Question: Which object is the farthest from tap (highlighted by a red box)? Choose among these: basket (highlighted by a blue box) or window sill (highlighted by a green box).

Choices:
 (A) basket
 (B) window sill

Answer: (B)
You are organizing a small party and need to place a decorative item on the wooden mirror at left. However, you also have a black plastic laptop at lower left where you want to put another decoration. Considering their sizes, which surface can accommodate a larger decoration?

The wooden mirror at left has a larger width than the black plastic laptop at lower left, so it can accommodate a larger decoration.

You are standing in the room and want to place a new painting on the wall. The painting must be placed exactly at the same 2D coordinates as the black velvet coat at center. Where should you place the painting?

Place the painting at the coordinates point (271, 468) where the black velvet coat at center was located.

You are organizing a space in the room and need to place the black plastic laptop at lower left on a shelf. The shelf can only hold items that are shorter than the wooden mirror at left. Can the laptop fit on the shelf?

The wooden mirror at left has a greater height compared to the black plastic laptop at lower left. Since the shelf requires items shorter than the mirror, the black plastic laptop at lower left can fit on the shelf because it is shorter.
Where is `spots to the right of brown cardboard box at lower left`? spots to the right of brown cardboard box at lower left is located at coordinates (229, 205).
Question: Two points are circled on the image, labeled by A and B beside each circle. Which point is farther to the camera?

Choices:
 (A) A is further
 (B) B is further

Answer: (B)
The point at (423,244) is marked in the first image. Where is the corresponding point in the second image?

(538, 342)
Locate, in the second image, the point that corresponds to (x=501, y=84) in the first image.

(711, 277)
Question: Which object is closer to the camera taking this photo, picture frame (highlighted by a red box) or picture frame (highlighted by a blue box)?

*REQUIREMENT*
Reproduce the records word for word, from their first line through the line containing "You are organizing a space", including both of those lines.

*SOLUTION TO THIS EXERCISE*
Question: Which object is the farthest from tap (highlighted by a red box)? Choose among these: basket (highlighted by a blue box) or window sill (highlighted by a green box).

Choices:
 (A) basket
 (B) window sill

Answer: (B)
You are organizing a small party and need to place a decorative item on the wooden mirror at left. However, you also have a black plastic laptop at lower left where you want to put another decoration. Considering their sizes, which surface can accommodate a larger decoration?

The wooden mirror at left has a larger width than the black plastic laptop at lower left, so it can accommodate a larger decoration.

You are standing in the room and want to place a new painting on the wall. The painting must be placed exactly at the same 2D coordinates as the black velvet coat at center. Where should you place the painting?

Place the painting at the coordinates point (271, 468) where the black velvet coat at center was located.

You are organizing a space in the room and need to place the black plastic laptop at lower left on a shelf. The shelf can only hold items that are shorter than the wooden mirror at left. Can the laptop fit on the shelf?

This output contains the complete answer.